**WORK REQUEST:** Word for word, write the lines below out again, with no pictures.

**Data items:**
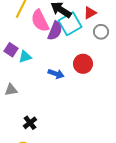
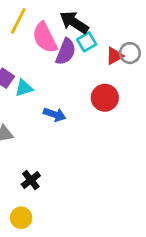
red triangle: (90, 13) -> (115, 56), moved
cyan square: (70, 24) -> (87, 42), size x0.6
blue arrow: (56, 74) -> (55, 114), moved

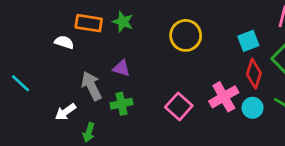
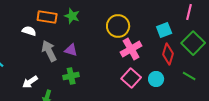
gray arrow: (91, 86) -> (49, 51), moved
pink cross: (224, 97) -> (131, 49), moved
pink square: (179, 106) -> (131, 78), moved
cyan circle: (253, 108) -> (156, 79), moved

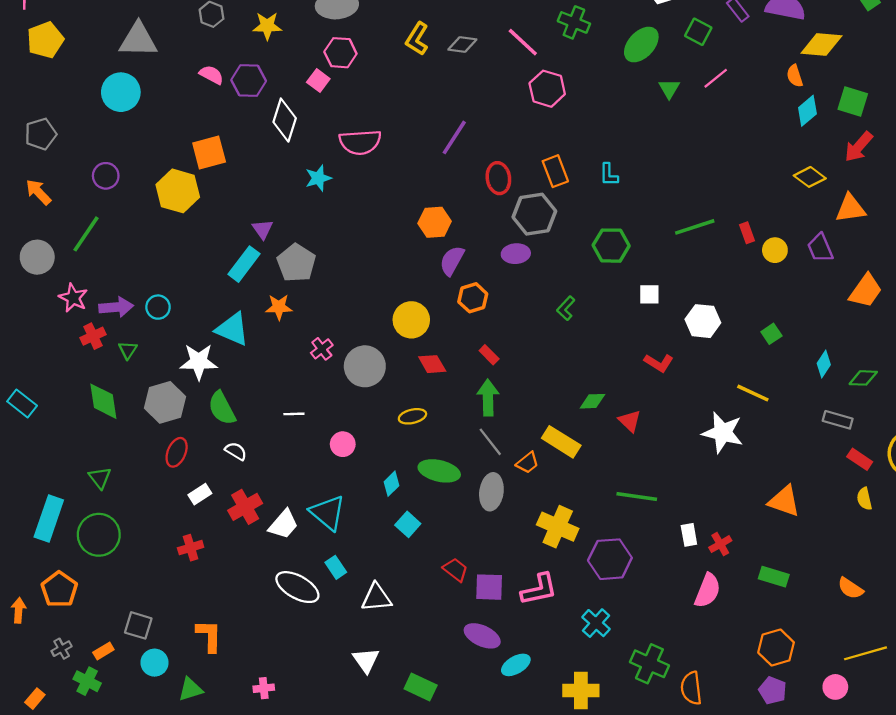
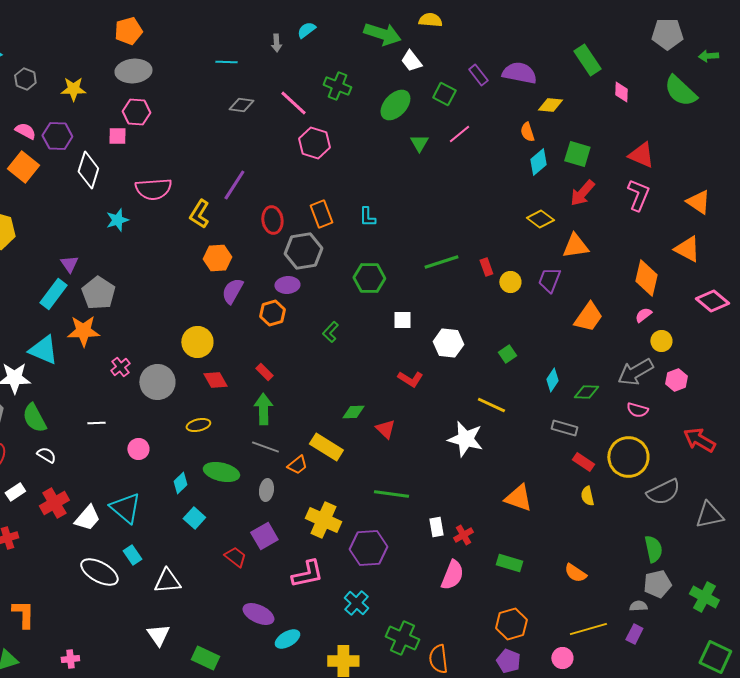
yellow L-shape: (417, 39) -> (199, 214), moved
yellow diamond: (821, 45) -> (550, 105), size x0.7
pink square: (318, 81) -> (117, 136), turned -36
orange square: (209, 153) -> (23, 167), moved, turned -36
purple trapezoid: (820, 248) -> (549, 280), turned 44
orange hexagon: (473, 298) -> (272, 313), moved
orange star: (279, 307) -> (83, 331), size x1.4
gray line: (490, 442) -> (265, 447), turned -32
gray ellipse: (491, 492) -> (266, 490), size x0.7
purple square: (489, 587) -> (264, 536), moved, turned -32

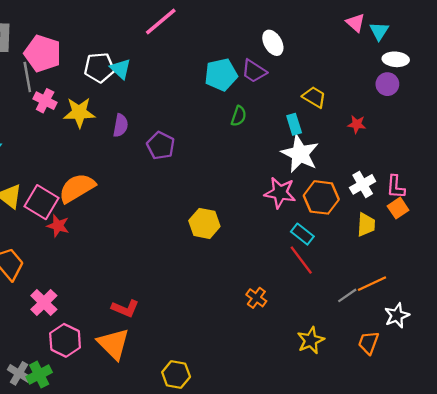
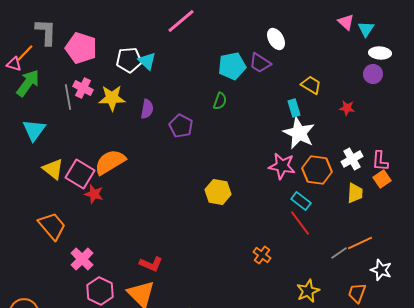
gray line: (27, 77) -> (68, 97), moved
green semicircle: (239, 116) -> (220, 101), moved
white star: (397, 316) -> (381, 270), turned -30

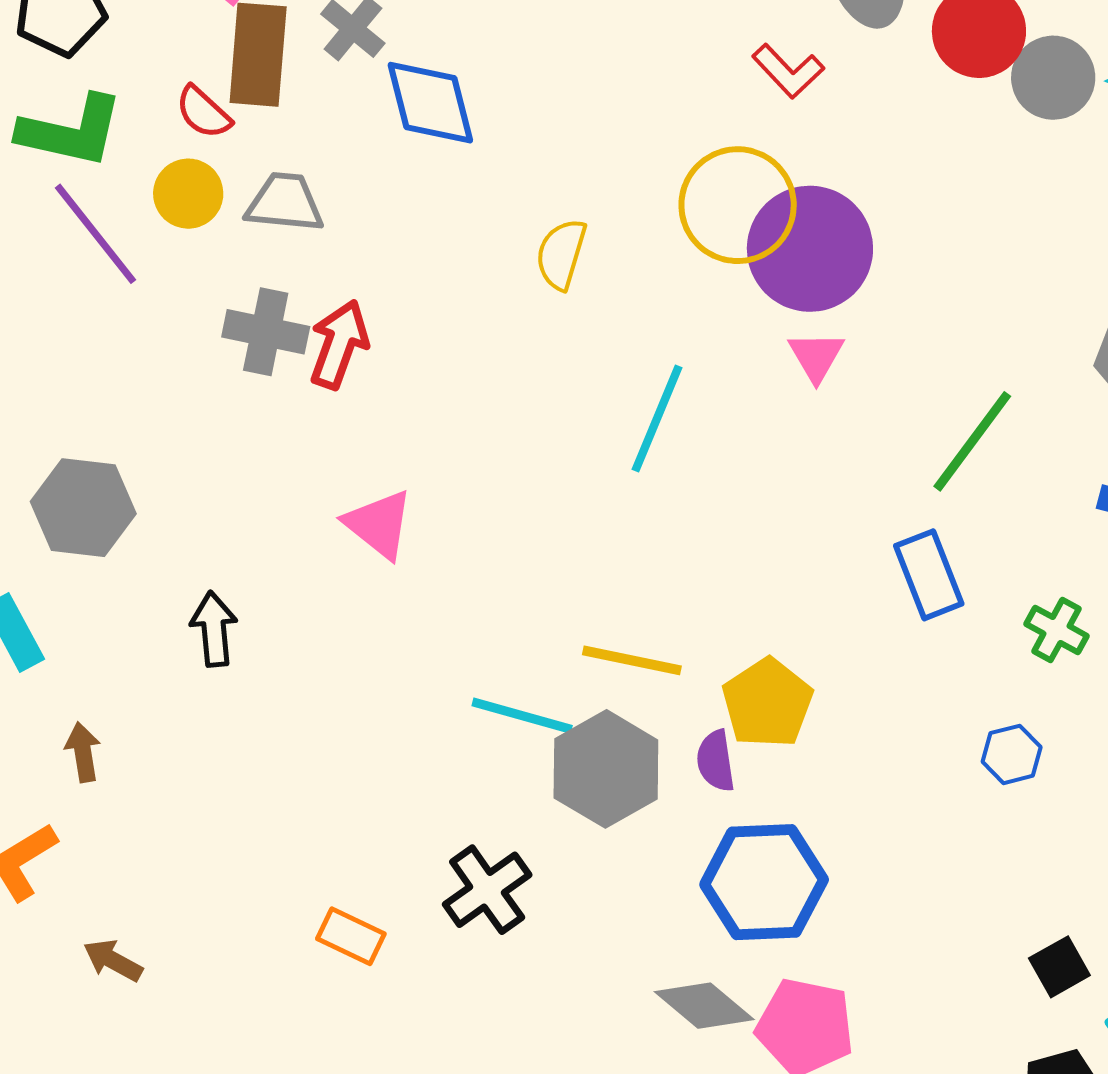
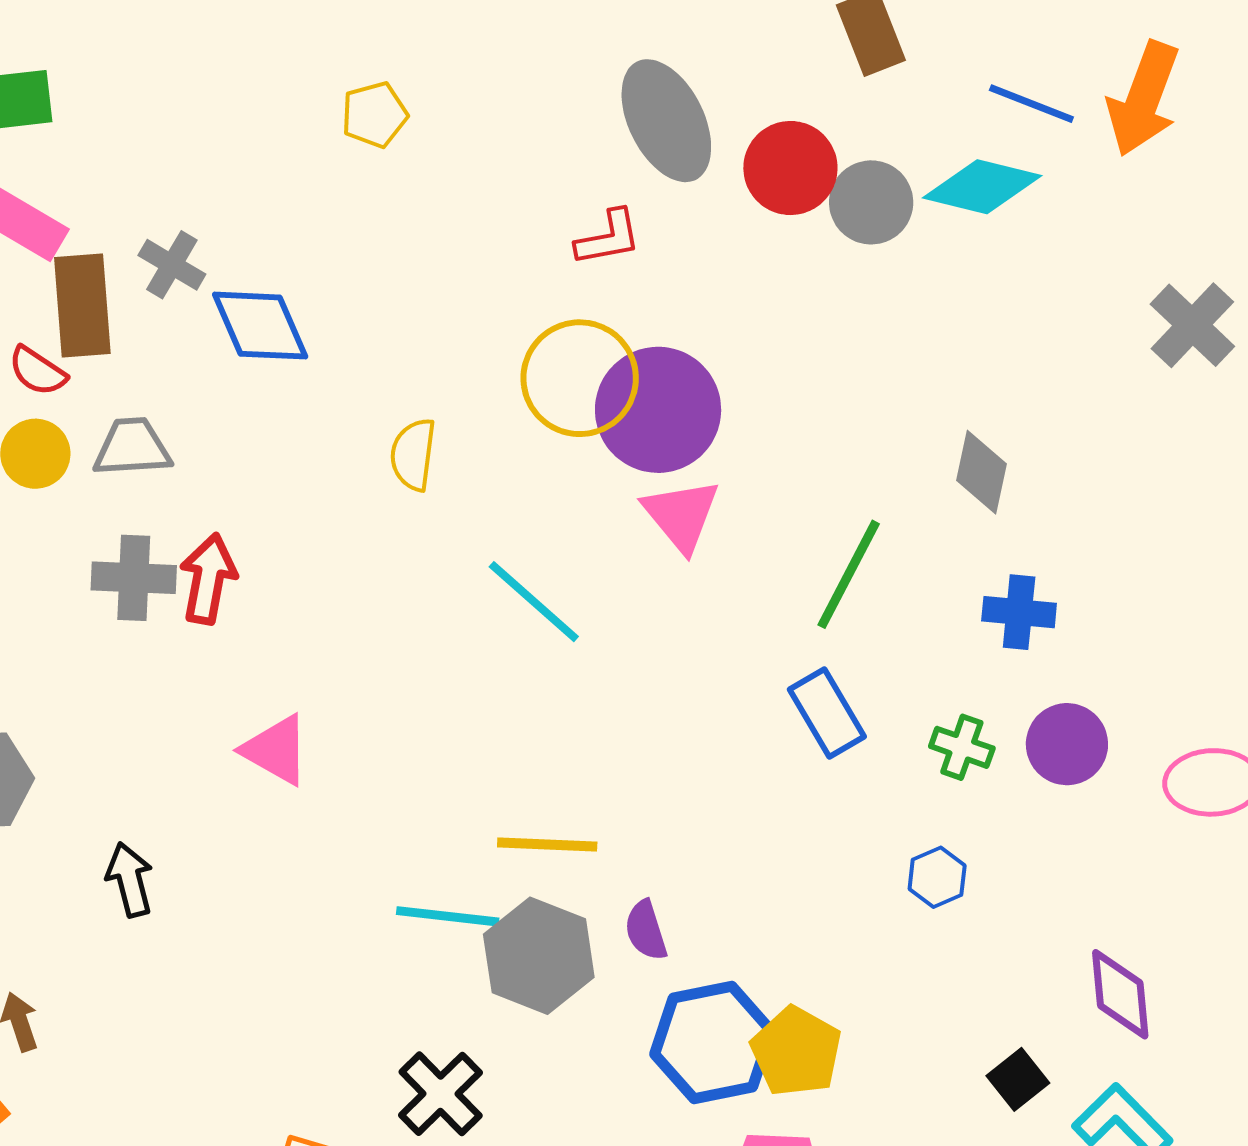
red L-shape: (788, 71) -> (608, 238), turned -48
pink triangle: (816, 356) -> (681, 515), size x1.4
cyan line: (657, 418) -> (534, 602), turned -62
yellow pentagon: (767, 703) -> (796, 1052), moved

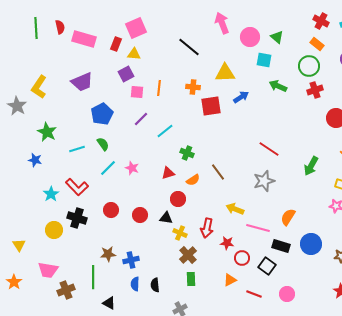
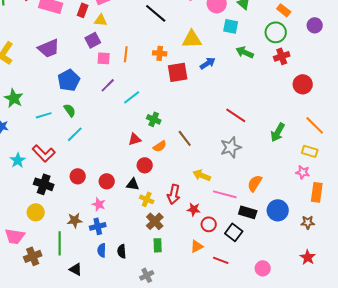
pink star: (132, 168) -> (99, 204), moved
yellow circle: (54, 230) -> (36, 212), moved
pink circle: (287, 294) -> (263, 268), moved

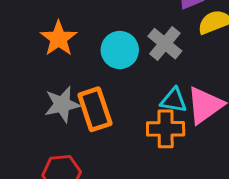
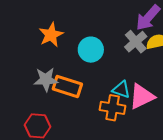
gray cross: (165, 44) -> (136, 42), moved
orange rectangle: (95, 109) -> (67, 87), turned -64

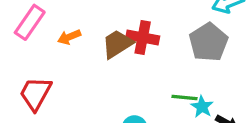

**SOLUTION TO THIS TASK:**
red triangle: (90, 13) -> (115, 56), moved
cyan square: (70, 24) -> (87, 42), size x0.6
blue arrow: (56, 74) -> (55, 114), moved

gray arrow: (91, 86) -> (49, 51), moved
pink cross: (224, 97) -> (131, 49), moved
pink square: (179, 106) -> (131, 78), moved
cyan circle: (253, 108) -> (156, 79), moved

yellow L-shape: (417, 39) -> (199, 214), moved
yellow diamond: (821, 45) -> (550, 105), size x0.7
pink square: (318, 81) -> (117, 136), turned -36
orange square: (209, 153) -> (23, 167), moved, turned -36
purple trapezoid: (820, 248) -> (549, 280), turned 44
orange hexagon: (473, 298) -> (272, 313), moved
orange star: (279, 307) -> (83, 331), size x1.4
gray line: (490, 442) -> (265, 447), turned -32
gray ellipse: (491, 492) -> (266, 490), size x0.7
purple square: (489, 587) -> (264, 536), moved, turned -32

gray line: (27, 77) -> (68, 97), moved
green semicircle: (239, 116) -> (220, 101), moved
white star: (397, 316) -> (381, 270), turned -30

red L-shape: (788, 71) -> (608, 238), turned -48
pink triangle: (816, 356) -> (681, 515), size x1.4
cyan line: (657, 418) -> (534, 602), turned -62
yellow pentagon: (767, 703) -> (796, 1052), moved

pink star: (132, 168) -> (99, 204), moved
yellow circle: (54, 230) -> (36, 212), moved
pink circle: (287, 294) -> (263, 268), moved

gray cross: (165, 44) -> (136, 42), moved
orange rectangle: (95, 109) -> (67, 87), turned -64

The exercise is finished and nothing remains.